(Stored dataset items)
=== Begin Enclosure ===
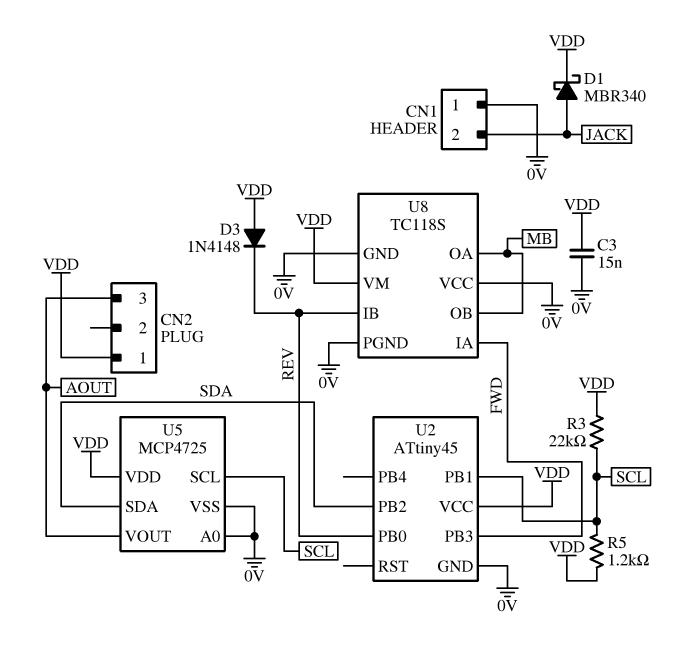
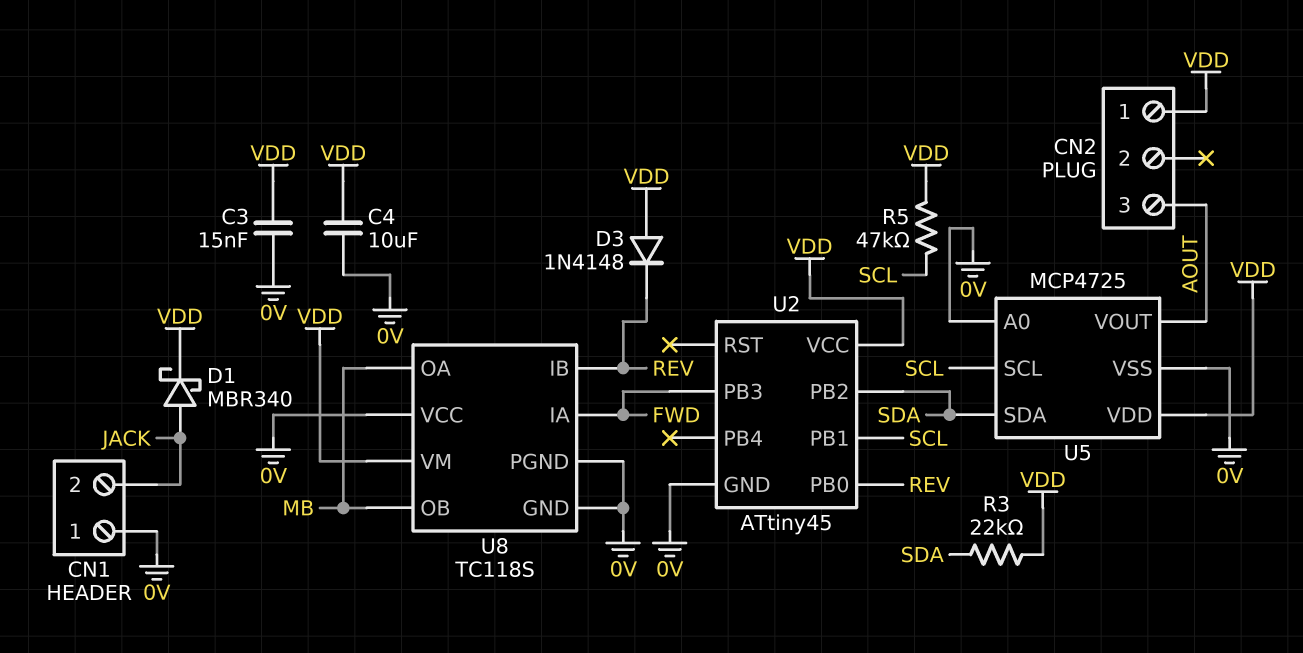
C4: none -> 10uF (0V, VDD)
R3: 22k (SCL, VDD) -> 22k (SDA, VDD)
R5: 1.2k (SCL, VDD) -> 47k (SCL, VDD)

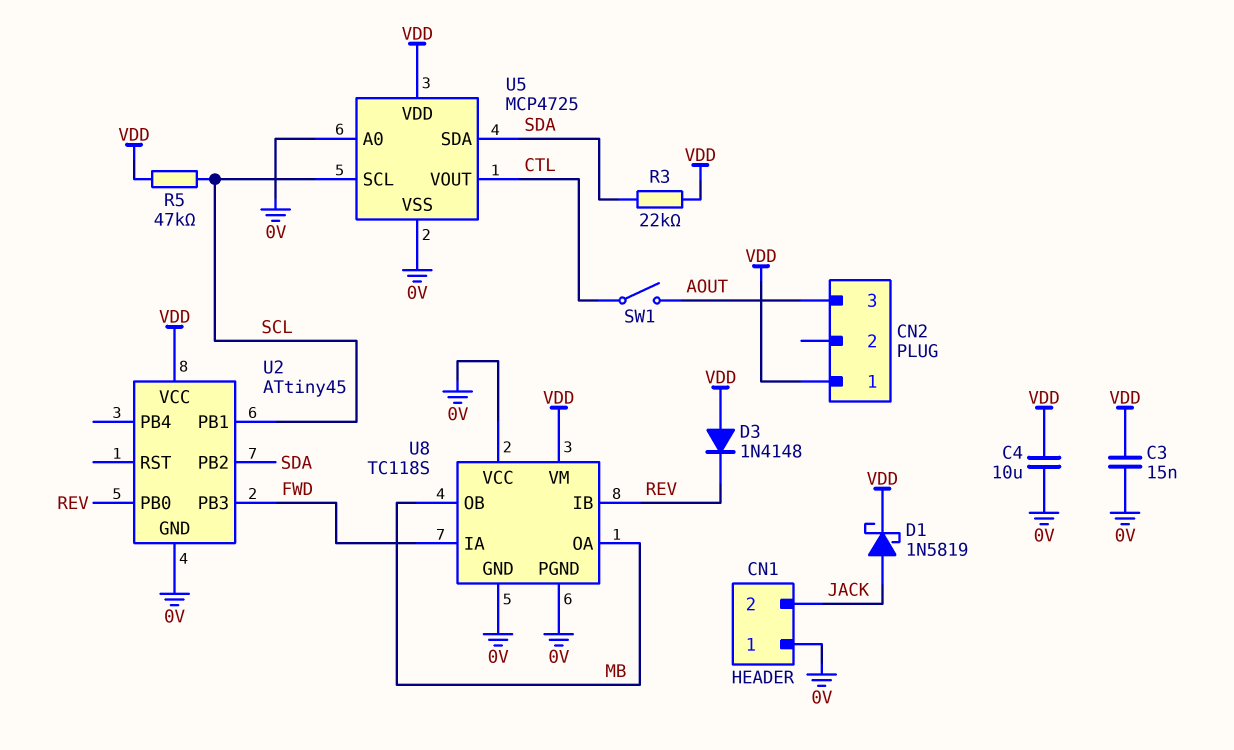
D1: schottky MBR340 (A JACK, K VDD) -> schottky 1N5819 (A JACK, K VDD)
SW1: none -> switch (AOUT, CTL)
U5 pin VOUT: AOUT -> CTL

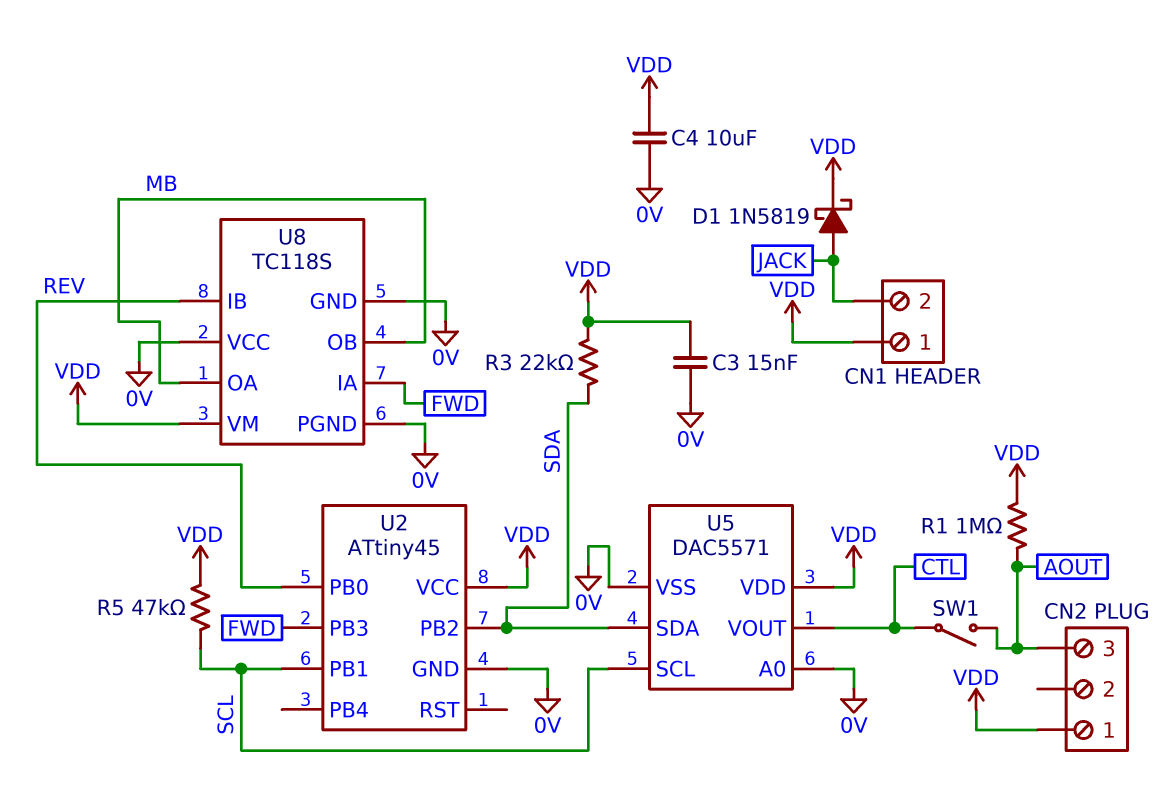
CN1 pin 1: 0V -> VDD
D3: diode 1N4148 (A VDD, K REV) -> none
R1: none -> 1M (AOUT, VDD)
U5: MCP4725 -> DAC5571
=== End Enclosure ===
◆ **Brief**
Your output must consist only of the lines from the line with "SW1: none -> switch (AOUT, CTL)" through the final line of the data, both included, reproduced exactly and free of pictures.

◆ **Output**
SW1: none -> switch (AOUT, CTL)
U5 pin VOUT: AOUT -> CTL

CN1 pin 1: 0V -> VDD
D3: diode 1N4148 (A VDD, K REV) -> none
R1: none -> 1M (AOUT, VDD)
U5: MCP4725 -> DAC5571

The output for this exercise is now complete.